What to work on:
Pick every line out of the entries below that has the string "cone", and copy it.

(Data extracted from a collection)
····················

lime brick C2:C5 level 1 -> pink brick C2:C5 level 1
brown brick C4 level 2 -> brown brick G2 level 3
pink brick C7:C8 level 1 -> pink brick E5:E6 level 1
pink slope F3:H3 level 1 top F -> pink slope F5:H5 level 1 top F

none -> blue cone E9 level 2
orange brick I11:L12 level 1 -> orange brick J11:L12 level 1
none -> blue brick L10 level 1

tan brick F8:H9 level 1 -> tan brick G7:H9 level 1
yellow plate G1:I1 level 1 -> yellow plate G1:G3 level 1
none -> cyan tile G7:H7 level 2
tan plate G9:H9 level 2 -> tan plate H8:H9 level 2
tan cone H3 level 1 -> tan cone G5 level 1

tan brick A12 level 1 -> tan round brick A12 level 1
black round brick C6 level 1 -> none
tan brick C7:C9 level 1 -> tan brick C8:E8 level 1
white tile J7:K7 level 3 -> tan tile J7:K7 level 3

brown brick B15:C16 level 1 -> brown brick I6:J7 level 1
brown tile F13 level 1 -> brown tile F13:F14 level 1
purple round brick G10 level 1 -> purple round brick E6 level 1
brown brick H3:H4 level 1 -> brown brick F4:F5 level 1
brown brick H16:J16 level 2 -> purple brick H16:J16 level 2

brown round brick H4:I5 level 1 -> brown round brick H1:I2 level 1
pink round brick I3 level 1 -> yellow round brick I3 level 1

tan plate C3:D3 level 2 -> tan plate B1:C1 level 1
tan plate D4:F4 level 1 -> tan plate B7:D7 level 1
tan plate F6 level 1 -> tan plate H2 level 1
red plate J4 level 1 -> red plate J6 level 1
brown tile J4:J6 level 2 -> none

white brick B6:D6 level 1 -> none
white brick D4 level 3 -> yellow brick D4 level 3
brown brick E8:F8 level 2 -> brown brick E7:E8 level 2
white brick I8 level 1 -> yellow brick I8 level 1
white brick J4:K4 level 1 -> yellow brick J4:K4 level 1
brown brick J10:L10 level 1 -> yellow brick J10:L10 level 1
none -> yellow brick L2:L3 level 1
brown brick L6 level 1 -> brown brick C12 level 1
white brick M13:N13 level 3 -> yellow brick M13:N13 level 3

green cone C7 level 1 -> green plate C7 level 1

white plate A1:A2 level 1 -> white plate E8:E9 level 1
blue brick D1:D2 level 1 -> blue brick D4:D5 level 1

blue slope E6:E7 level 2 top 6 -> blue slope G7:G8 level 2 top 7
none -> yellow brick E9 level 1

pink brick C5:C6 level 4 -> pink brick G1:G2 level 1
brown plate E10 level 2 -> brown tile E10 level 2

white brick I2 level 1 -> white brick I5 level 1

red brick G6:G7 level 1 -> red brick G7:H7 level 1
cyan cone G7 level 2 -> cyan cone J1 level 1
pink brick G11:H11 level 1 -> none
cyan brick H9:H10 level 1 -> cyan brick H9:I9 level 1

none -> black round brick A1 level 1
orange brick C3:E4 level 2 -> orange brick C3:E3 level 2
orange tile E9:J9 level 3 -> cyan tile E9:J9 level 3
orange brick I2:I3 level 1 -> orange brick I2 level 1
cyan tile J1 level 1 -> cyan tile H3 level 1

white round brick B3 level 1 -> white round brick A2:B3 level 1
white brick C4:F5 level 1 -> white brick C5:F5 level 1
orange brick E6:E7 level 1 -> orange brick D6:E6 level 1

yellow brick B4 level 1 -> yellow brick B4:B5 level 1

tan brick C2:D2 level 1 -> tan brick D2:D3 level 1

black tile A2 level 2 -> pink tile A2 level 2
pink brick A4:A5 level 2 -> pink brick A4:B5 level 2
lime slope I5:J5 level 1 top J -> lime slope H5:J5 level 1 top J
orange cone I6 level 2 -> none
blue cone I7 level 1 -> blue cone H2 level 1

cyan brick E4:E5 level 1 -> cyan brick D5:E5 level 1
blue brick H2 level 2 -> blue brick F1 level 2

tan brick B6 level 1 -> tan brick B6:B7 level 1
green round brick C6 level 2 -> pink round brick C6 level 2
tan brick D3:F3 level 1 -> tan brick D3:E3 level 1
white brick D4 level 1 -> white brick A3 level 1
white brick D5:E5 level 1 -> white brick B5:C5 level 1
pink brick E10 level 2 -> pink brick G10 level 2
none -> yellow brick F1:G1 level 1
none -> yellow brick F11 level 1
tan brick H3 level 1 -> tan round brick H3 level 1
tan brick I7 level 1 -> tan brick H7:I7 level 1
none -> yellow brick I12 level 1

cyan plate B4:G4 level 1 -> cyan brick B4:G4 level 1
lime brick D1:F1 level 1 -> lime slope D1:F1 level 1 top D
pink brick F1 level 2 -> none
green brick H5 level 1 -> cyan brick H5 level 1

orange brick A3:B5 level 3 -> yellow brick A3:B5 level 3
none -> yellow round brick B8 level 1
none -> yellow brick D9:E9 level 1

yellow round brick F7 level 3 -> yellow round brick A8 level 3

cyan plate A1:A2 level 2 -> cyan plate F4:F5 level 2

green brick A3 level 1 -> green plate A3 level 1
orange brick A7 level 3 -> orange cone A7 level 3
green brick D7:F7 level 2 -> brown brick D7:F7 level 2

····················

Answer section:
none -> blue cone E9 level 2
tan cone H3 level 1 -> tan cone G5 level 1
green cone C7 level 1 -> green plate C7 level 1
cyan cone G7 level 2 -> cyan cone J1 level 1
orange cone I6 level 2 -> none
blue cone I7 level 1 -> blue cone H2 level 1
orange brick A7 level 3 -> orange cone A7 level 3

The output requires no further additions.